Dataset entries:
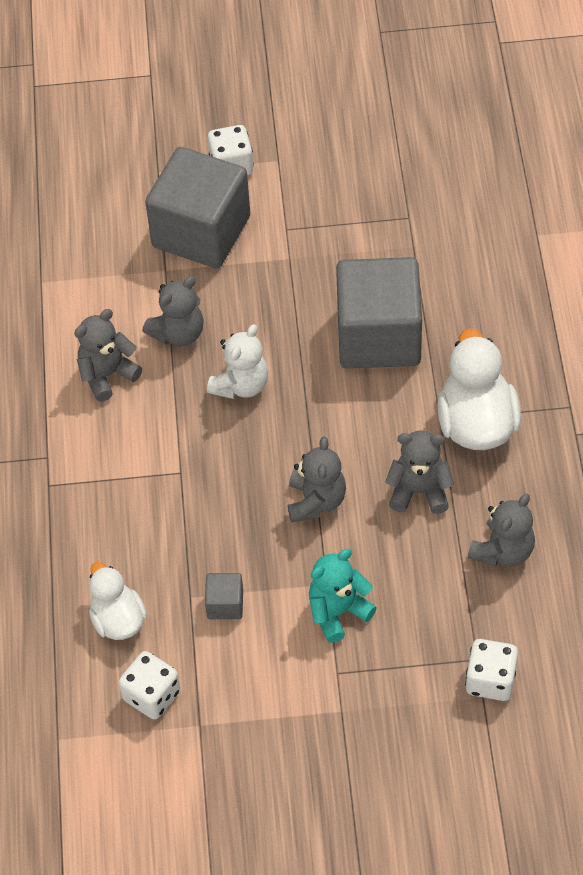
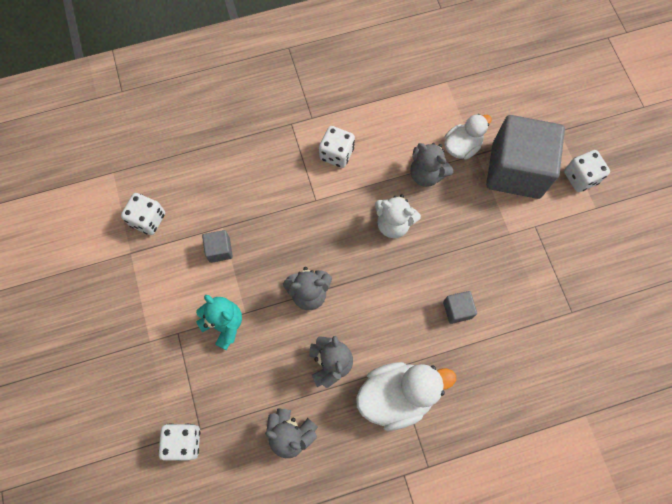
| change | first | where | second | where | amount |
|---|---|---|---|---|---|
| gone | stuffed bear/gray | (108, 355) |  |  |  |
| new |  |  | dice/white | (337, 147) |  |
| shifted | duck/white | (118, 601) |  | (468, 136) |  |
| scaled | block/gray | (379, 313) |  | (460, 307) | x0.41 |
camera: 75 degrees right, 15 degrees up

> Task item
Please restate each entry exactly, but drop any picture it holds.

> Answer for this exercise
| change | first | where | second | where | amount |
|---|---|---|---|---|---|
| gone | stuffed bear/gray | (108, 355) |  |  |  |
| new |  |  | dice/white | (337, 147) |  |
| shifted | duck/white | (118, 601) |  | (468, 136) |  |
| scaled | block/gray | (379, 313) |  | (460, 307) | x0.41 |
camera: 75 degrees right, 15 degrees up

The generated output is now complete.